SOURCE MATERIAL:
● ● ●

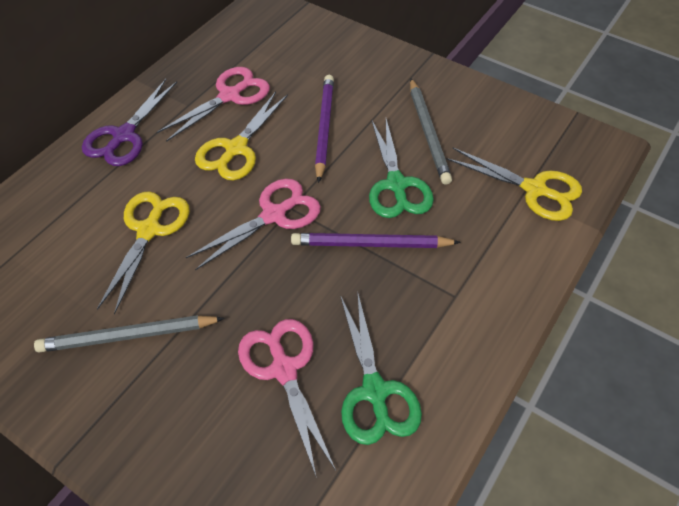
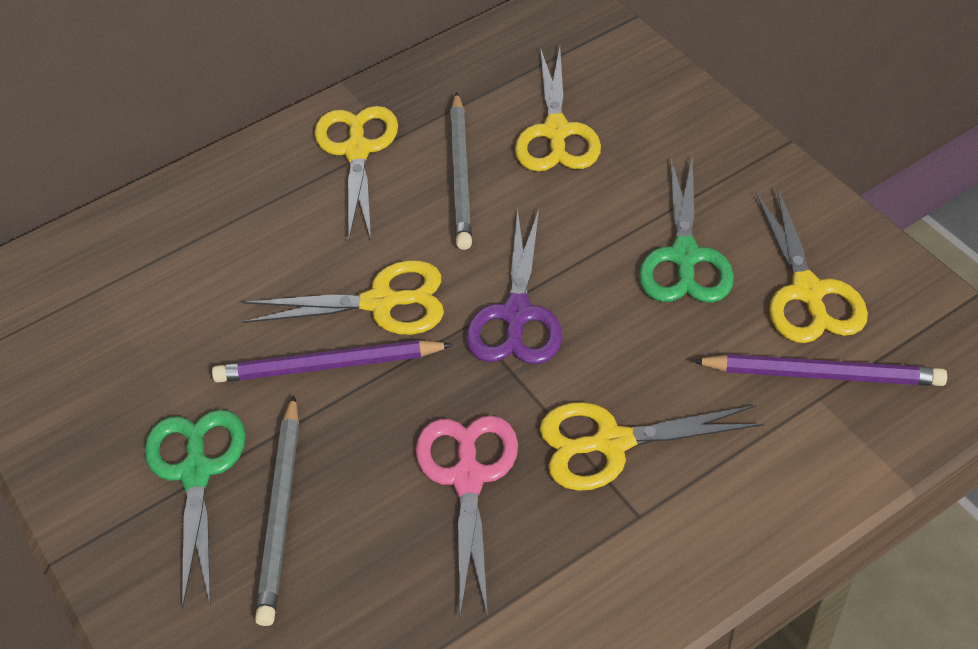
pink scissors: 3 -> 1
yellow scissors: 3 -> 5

● ● ●

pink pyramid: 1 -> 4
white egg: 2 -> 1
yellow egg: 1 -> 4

● ● ●

EXERCISE PROMPT:
Please return every line of the records above that contains the word "scissors".

EXERCISE RESULT:
pink scissors: 3 -> 1
yellow scissors: 3 -> 5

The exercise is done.